-- Given records follows --
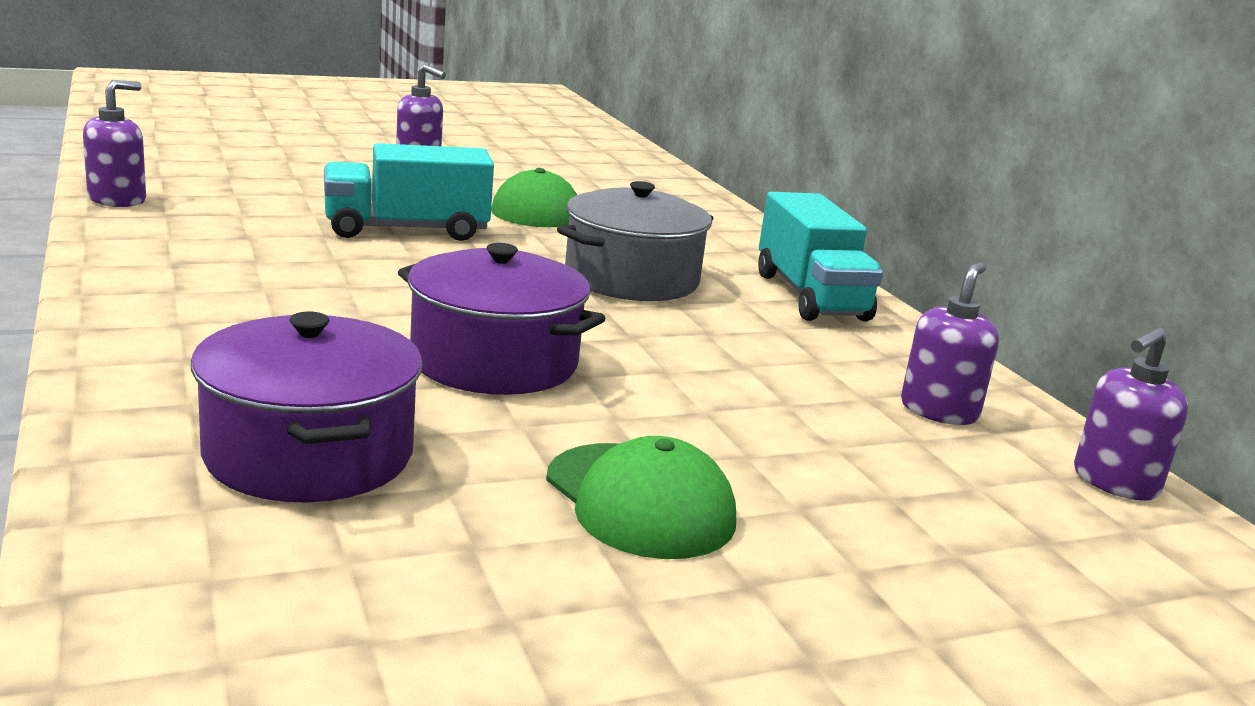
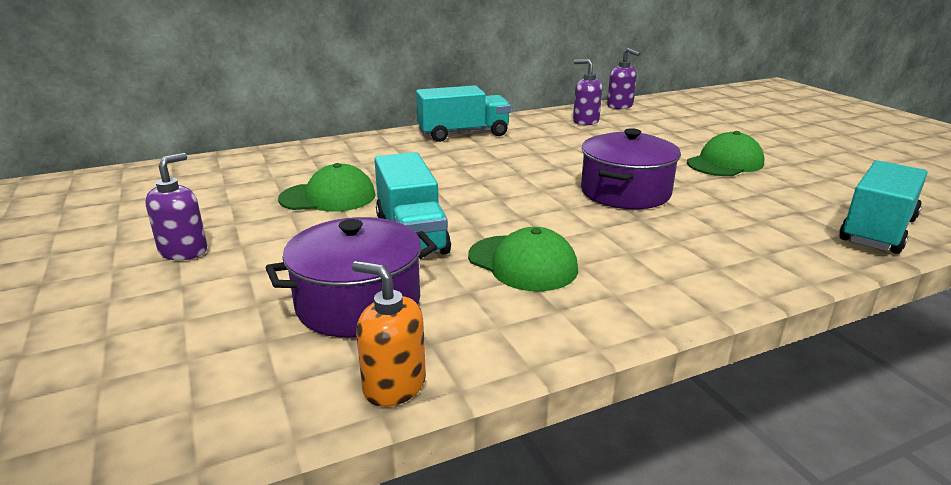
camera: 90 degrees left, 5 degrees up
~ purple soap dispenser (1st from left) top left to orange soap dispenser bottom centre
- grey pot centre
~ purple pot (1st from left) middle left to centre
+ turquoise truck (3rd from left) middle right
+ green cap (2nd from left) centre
-- Given records concluded --
What the task requires: Look over the material above and show each line where "from" appears.

Task solution:
~ purple soap dispenser (1st from left) top left to orange soap dispenser bottom centre
~ purple pot (1st from left) middle left to centre
+ turquoise truck (3rd from left) middle right
+ green cap (2nd from left) centre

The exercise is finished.